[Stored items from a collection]

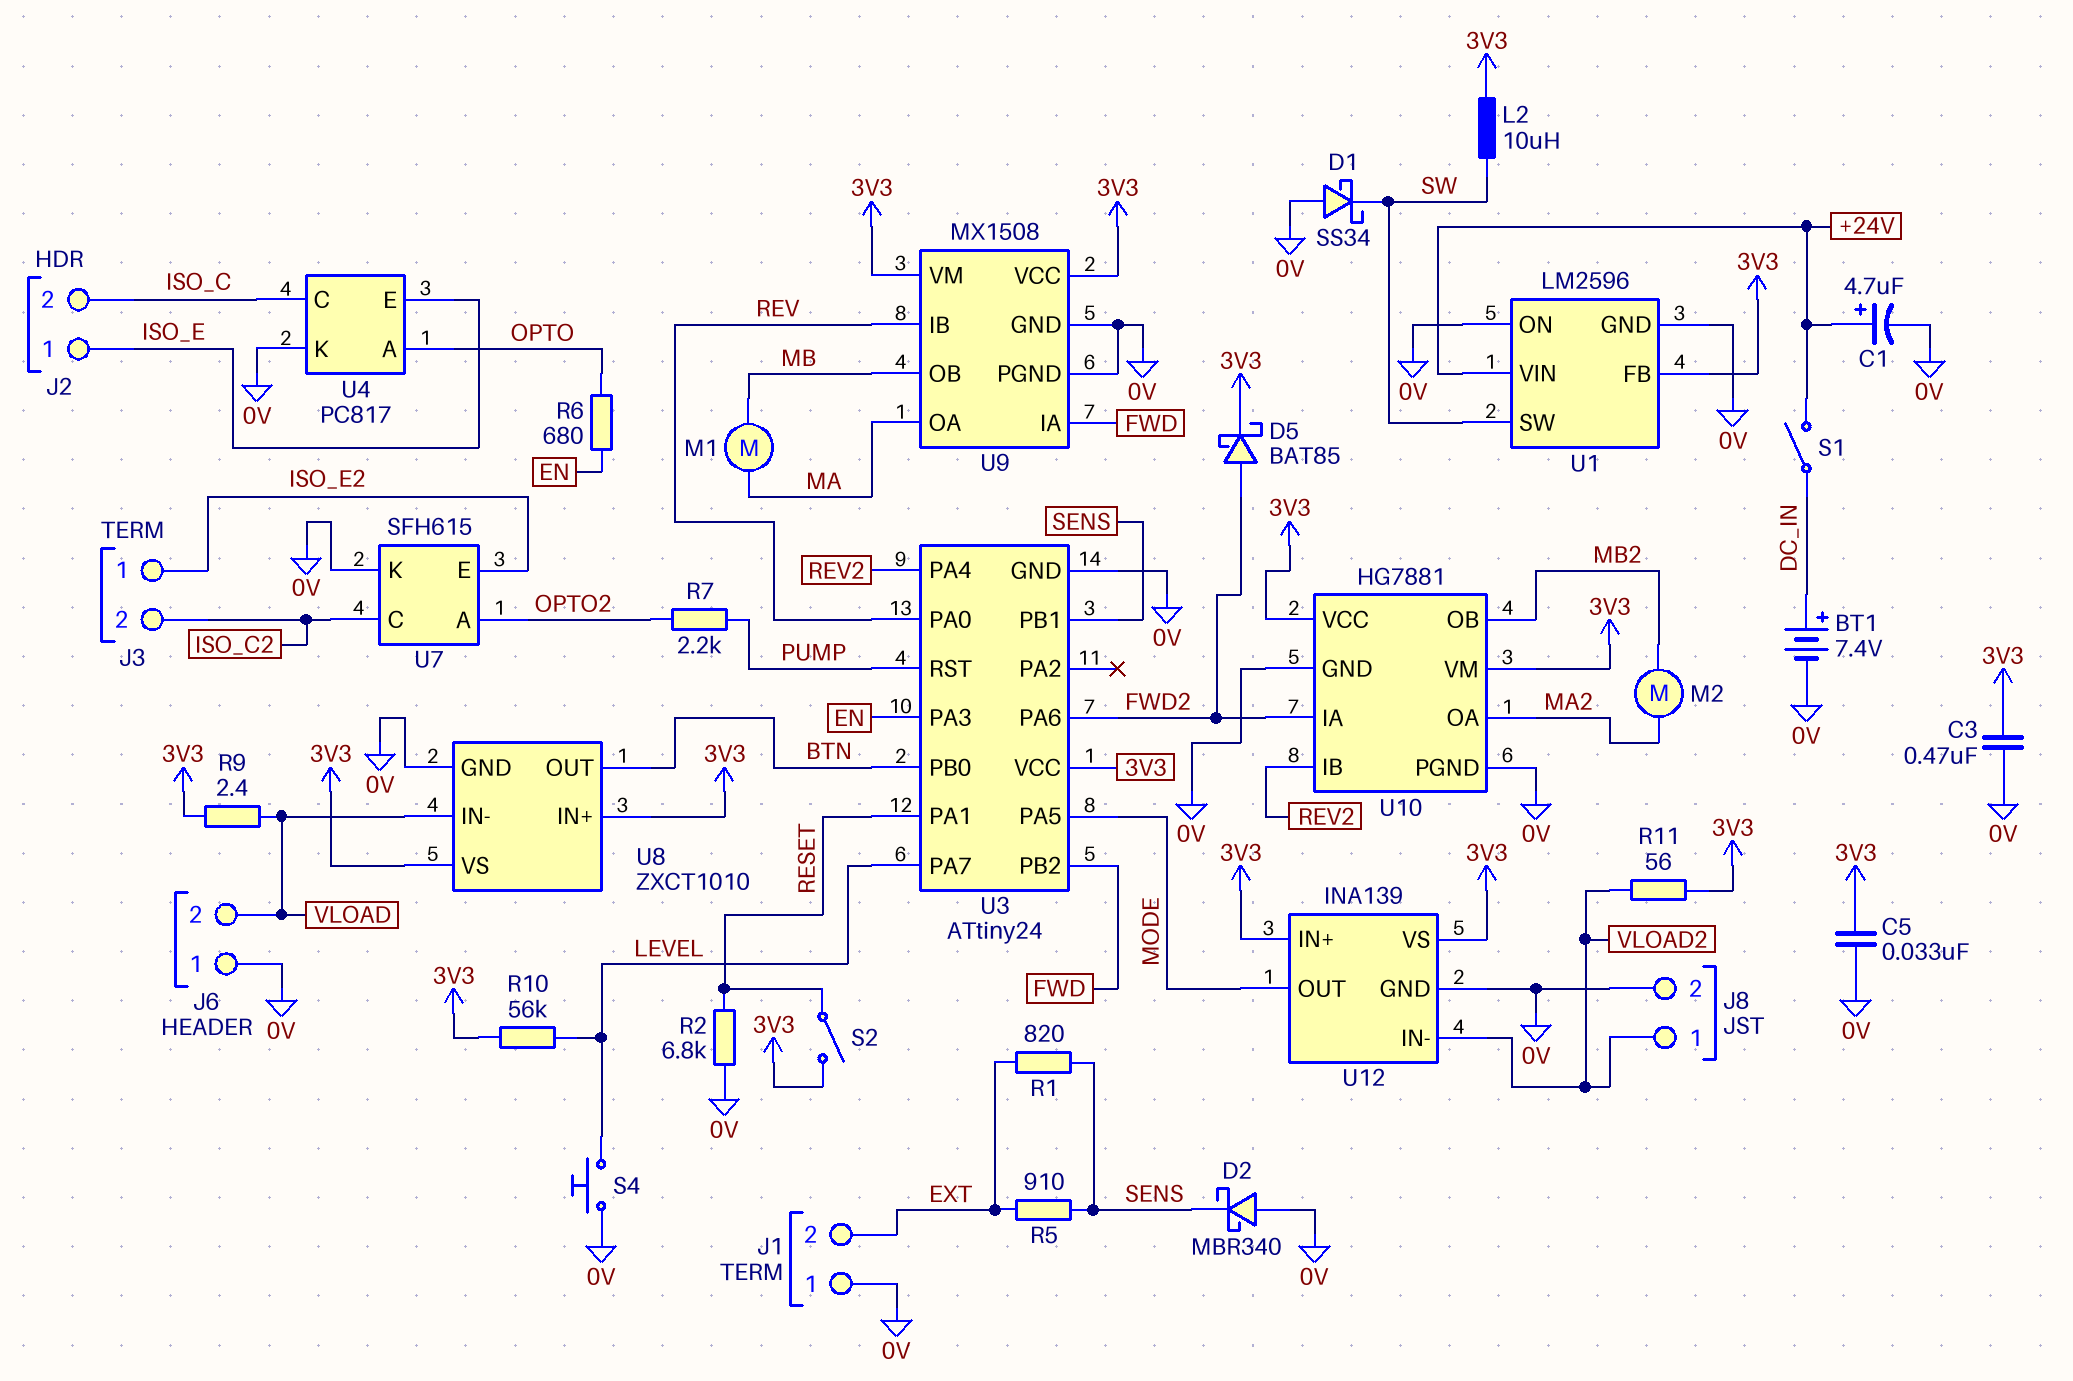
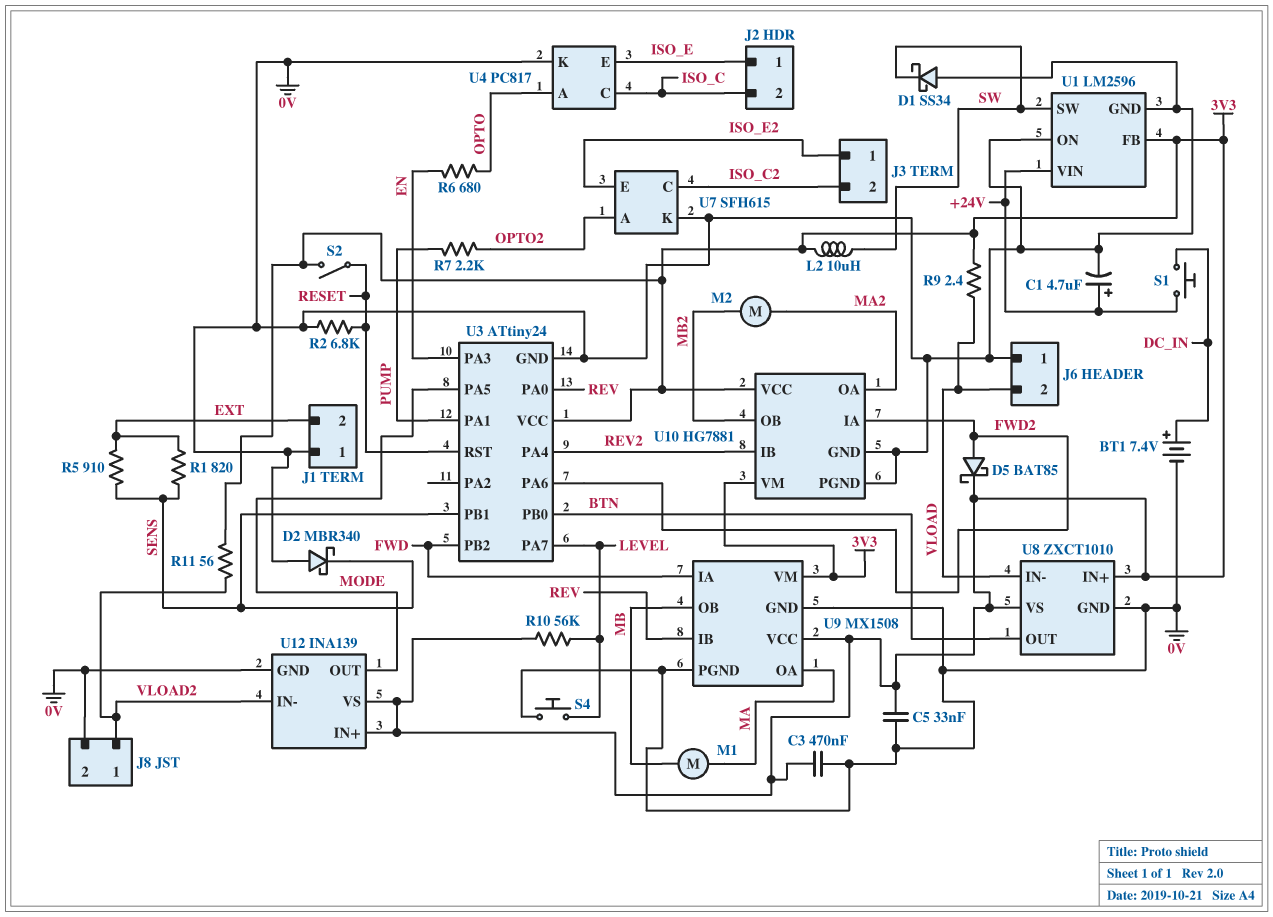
S1: switch (+24V, DC_IN) -> button (+24V, DC_IN)
U3 pin PA1: RESET -> PUMP
U3 pin RST: PUMP -> RESET

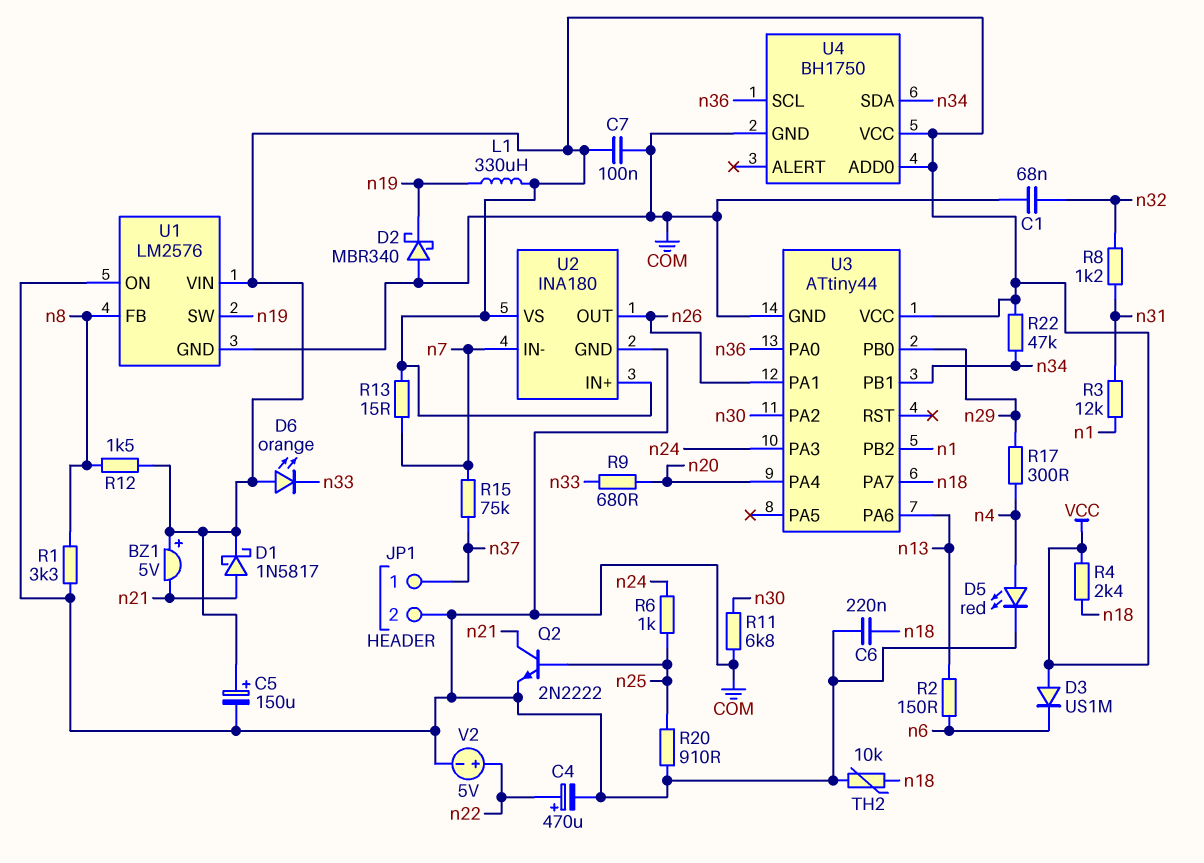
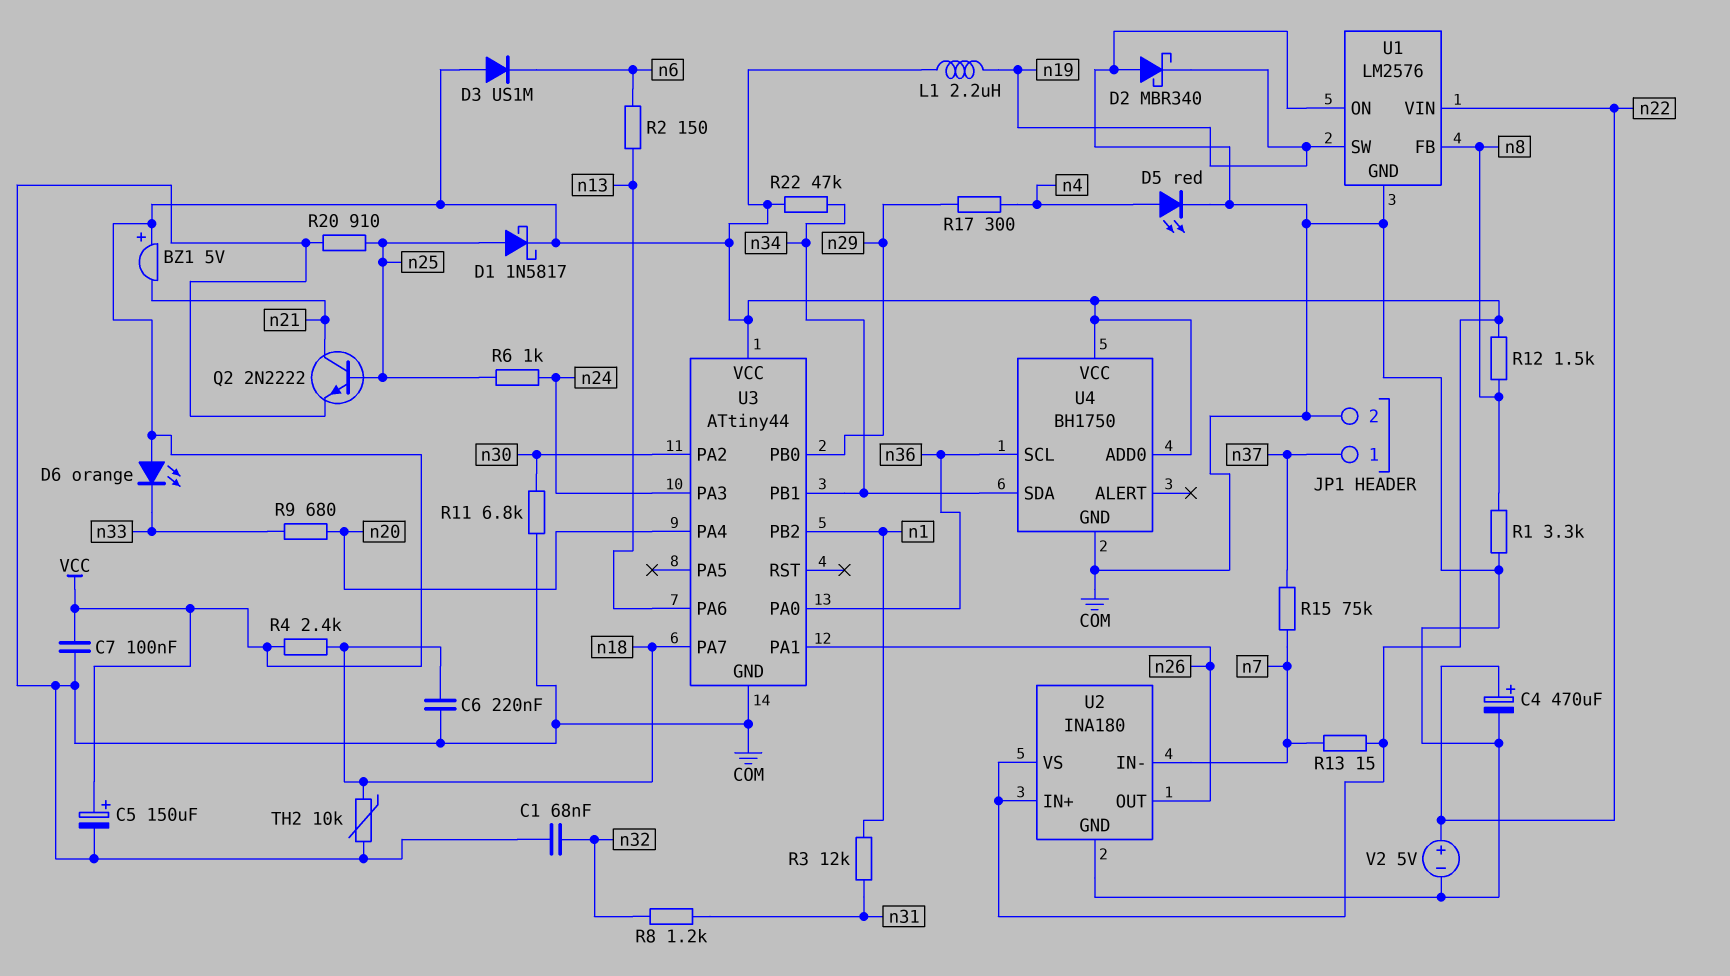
D1: schottky 1N5817 (A n21, K VCC) -> schottky 1N5817 (A n25, K VCC)
L1: 330uH (VCC, n19) -> 2.2uH (VCC, n19)
U1 pin VIN: VCC -> n22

◆ EXERCISE BRIEF
A faithful copy of the data is required: each word kept, each picture omitted.

◆ FINISHED TASK
S1: switch (+24V, DC_IN) -> button (+24V, DC_IN)
U3 pin PA1: RESET -> PUMP
U3 pin RST: PUMP -> RESET

D1: schottky 1N5817 (A n21, K VCC) -> schottky 1N5817 (A n25, K VCC)
L1: 330uH (VCC, n19) -> 2.2uH (VCC, n19)
U1 pin VIN: VCC -> n22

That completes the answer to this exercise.